Goal of the exercise | For each line in the data below that holds "none", return a copy.

(Dataset items)
·····
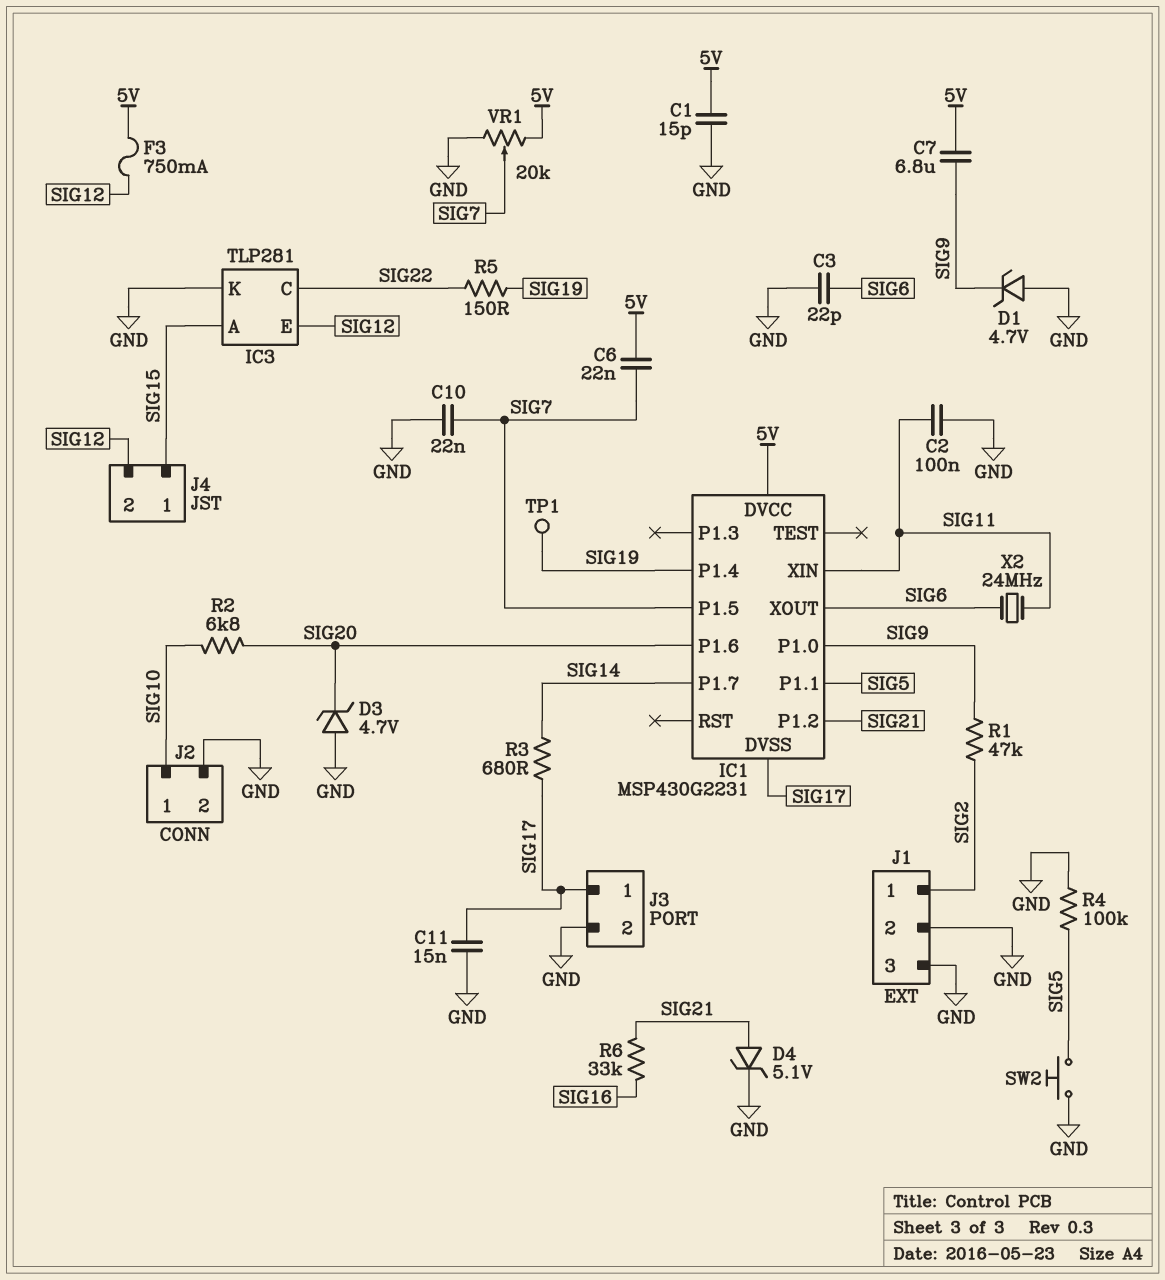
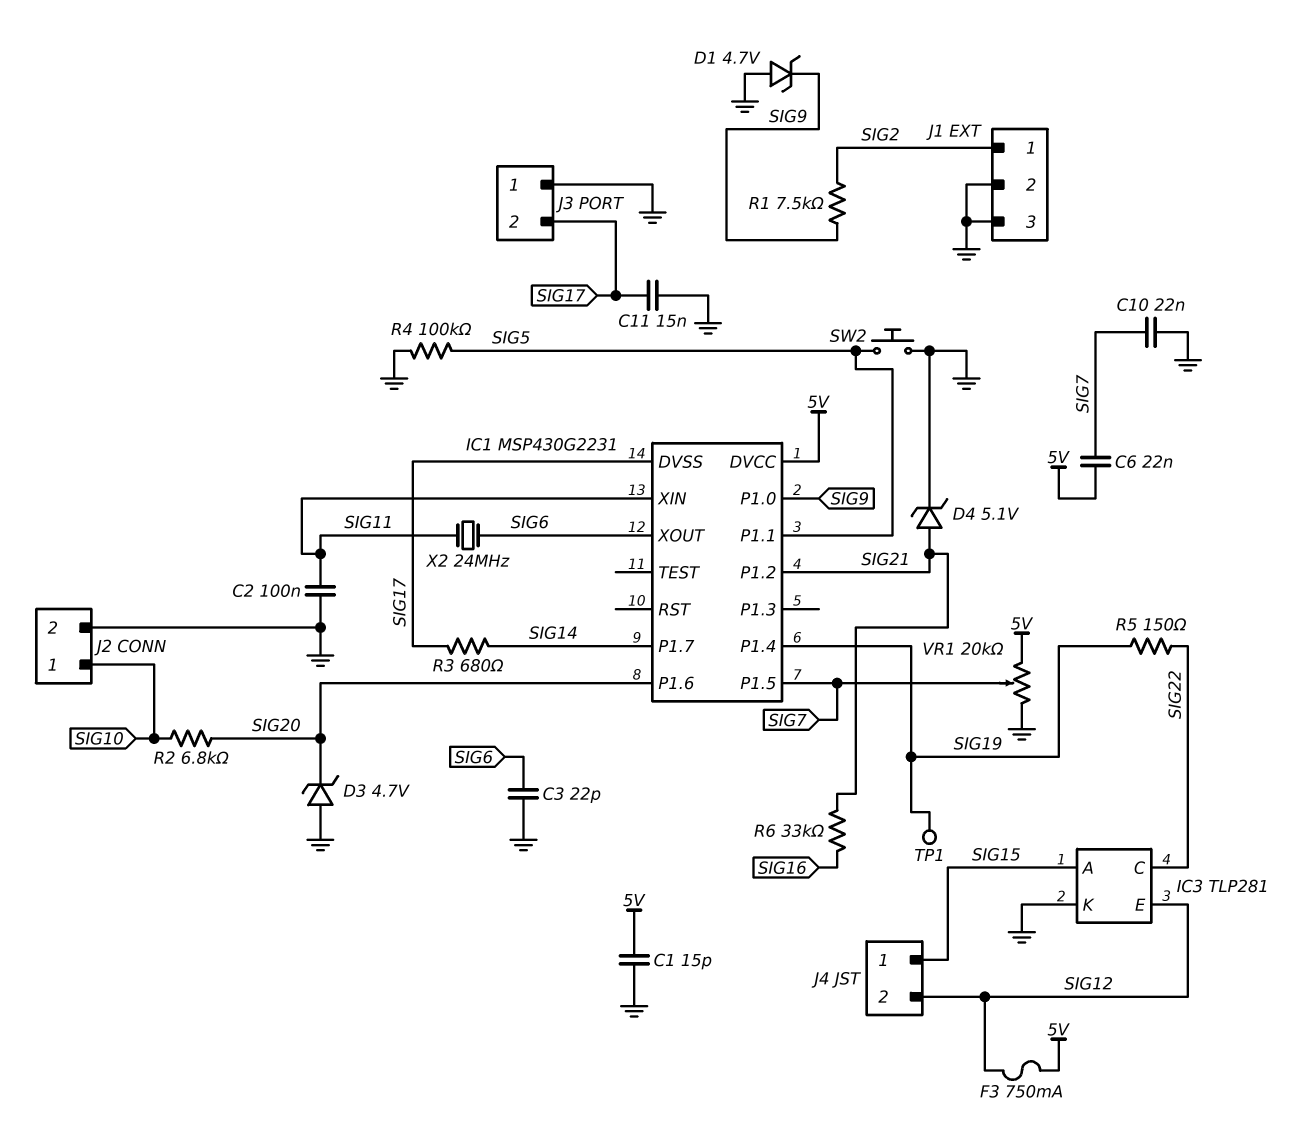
C7: 6.8uF (5V, SIG9) -> none
J3 pin 1: SIG17 -> GND
J3 pin 2: GND -> SIG17
R1: 47k (SIG2, SIG9) -> 7.5k (SIG2, SIG9)

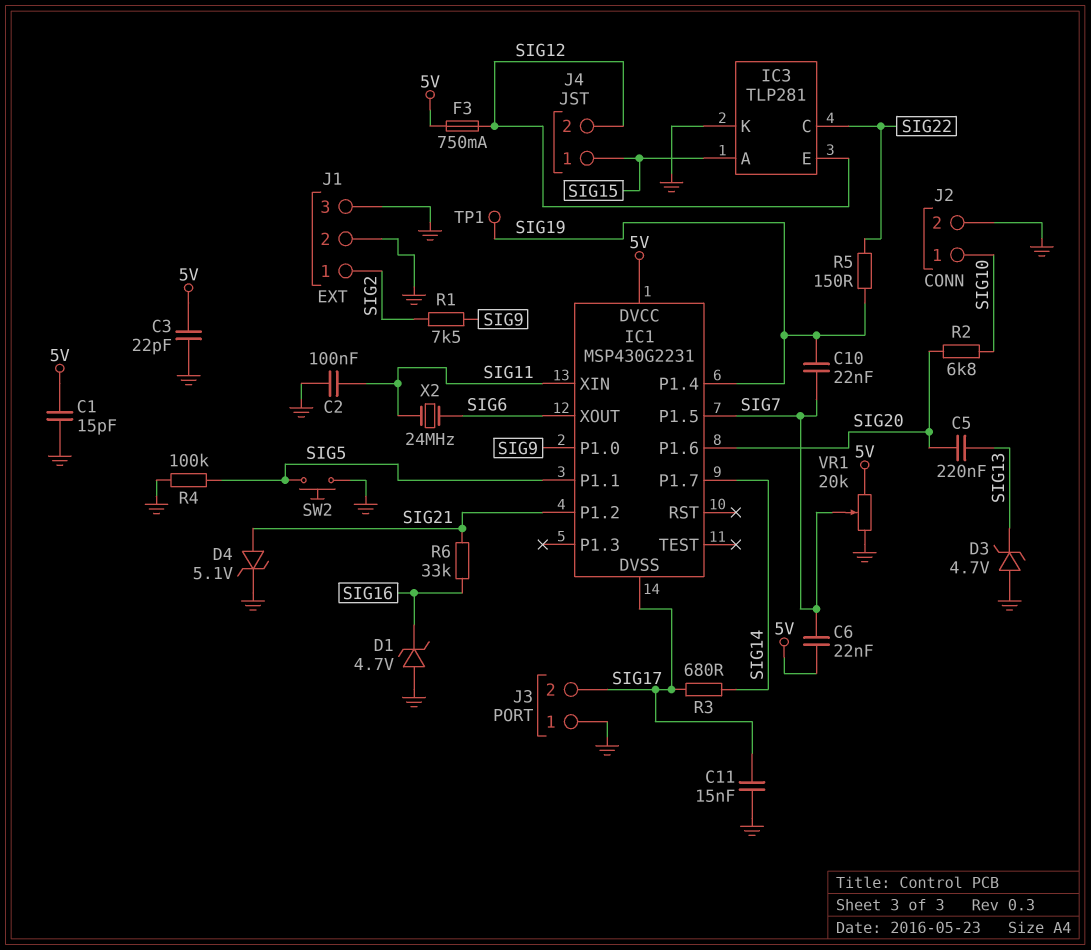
C3: 22pF (GND, SIG6) -> 22pF (5V, GND)
C5: none -> 220nF (SIG13, SIG20)
C10: 22nF (GND, SIG7) -> 22nF (SIG7, SIG19)
D1: zener 4.7V (A GND, K SIG9) -> zener 4.7V (A GND, K SIG16)
D3: zener 4.7V (A GND, K SIG20) -> zener 4.7V (A GND, K SIG13)

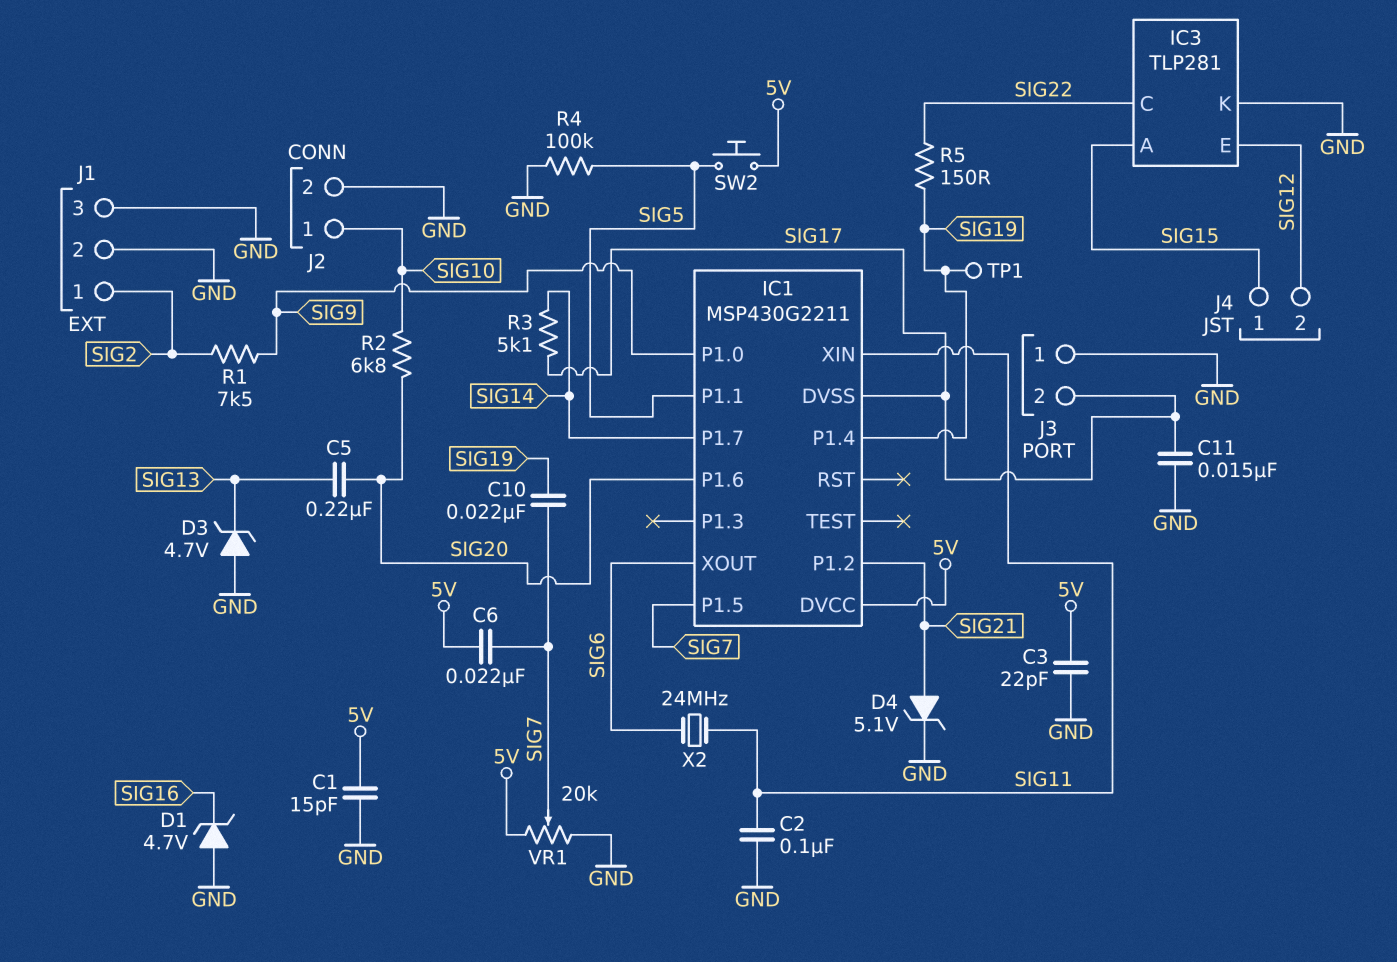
F3: 750mA (5V, SIG12) -> none
IC1: MSP430G2231 -> MSP430G2211
R3: 680 (SIG14, SIG17) -> 5.1k (SIG14, SIG17)
R6: 33k (SIG16, SIG21) -> none
SW2: button (GND, SIG5) -> button (5V, SIG5)

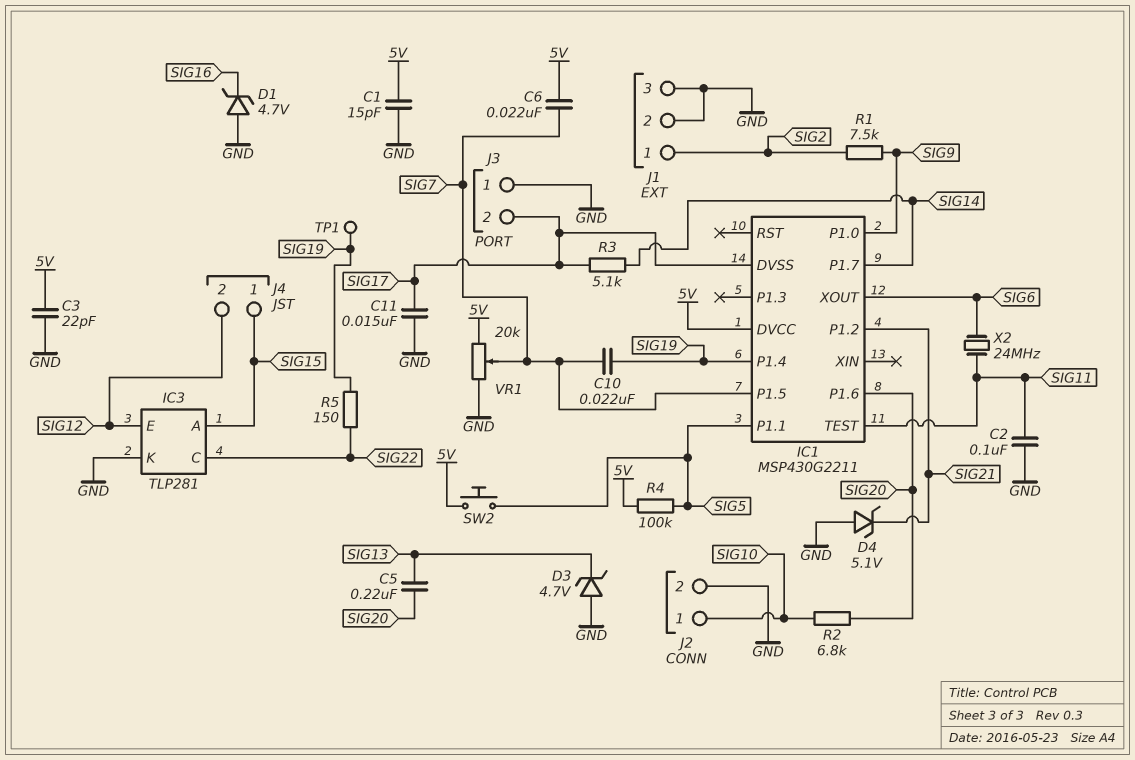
D4: zener 5.1V (A SIG21, K GND) -> zener 5.1V (A GND, K SIG21)
IC1 pin TEST: none -> SIG11
IC1 pin XIN: SIG11 -> none
R4: 100k (GND, SIG5) -> 100k (5V, SIG5)

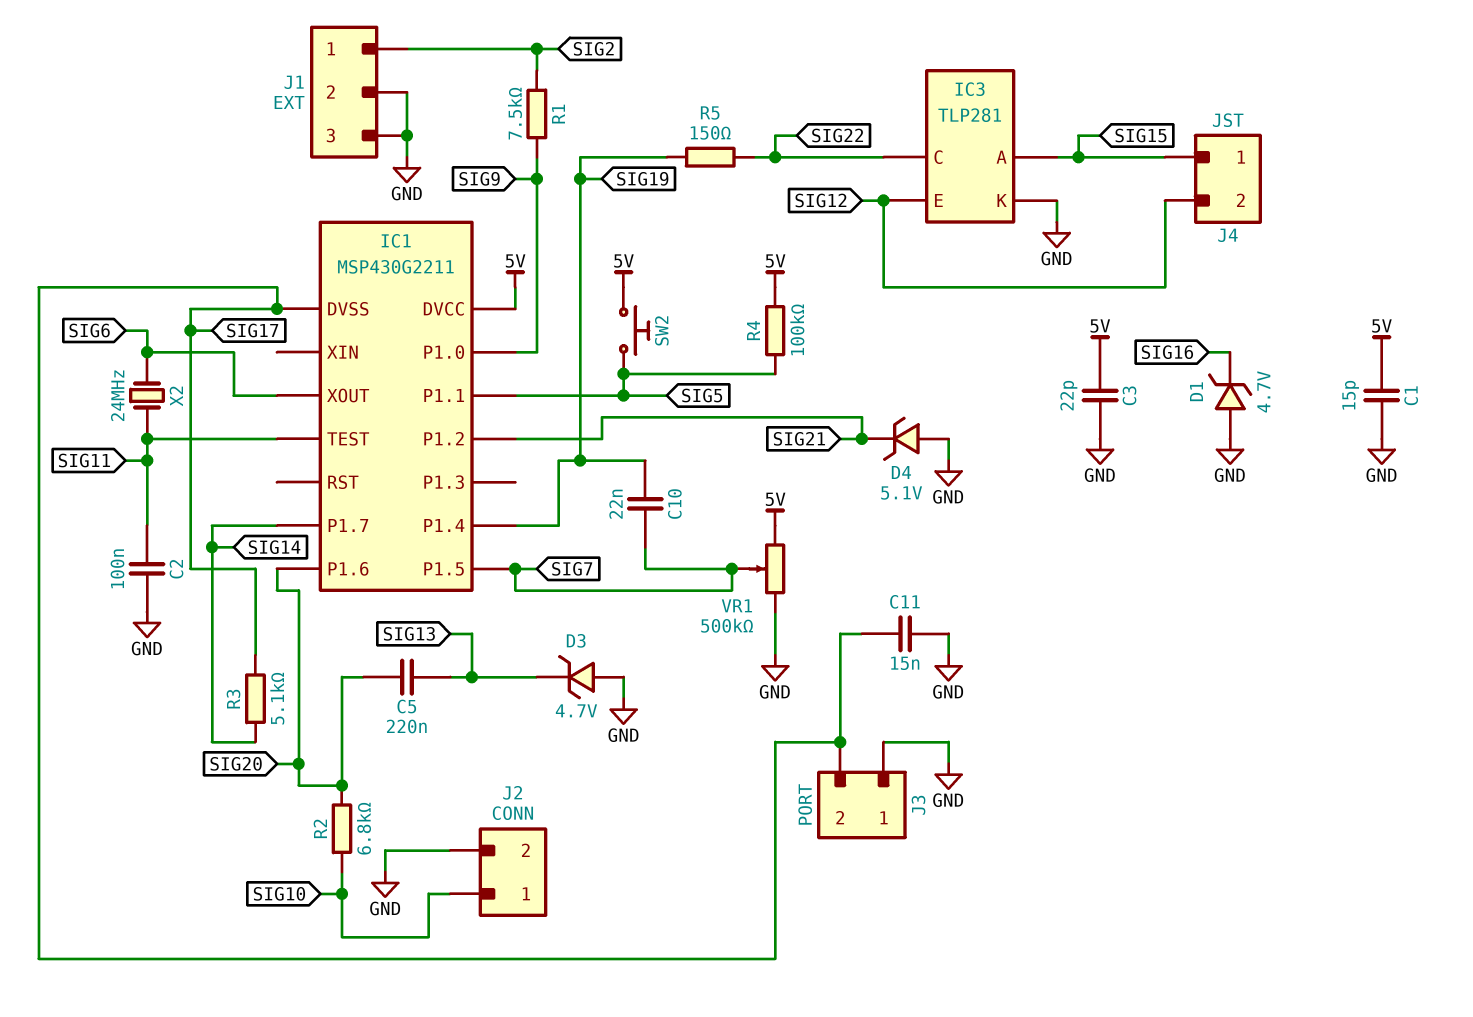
C6: 22nF (5V, SIG7) -> none
TP1: test point (SIG19) -> none
VR1: 20k (5V, GND, wiper SIG7) -> 500k (5V, GND, wiper SIG7)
·····
Completed exercise |
C7: 6.8uF (5V, SIG9) -> none
C5: none -> 220nF (SIG13, SIG20)
F3: 750mA (5V, SIG12) -> none
R6: 33k (SIG16, SIG21) -> none
IC1 pin TEST: none -> SIG11
IC1 pin XIN: SIG11 -> none
C6: 22nF (5V, SIG7) -> none
TP1: test point (SIG19) -> none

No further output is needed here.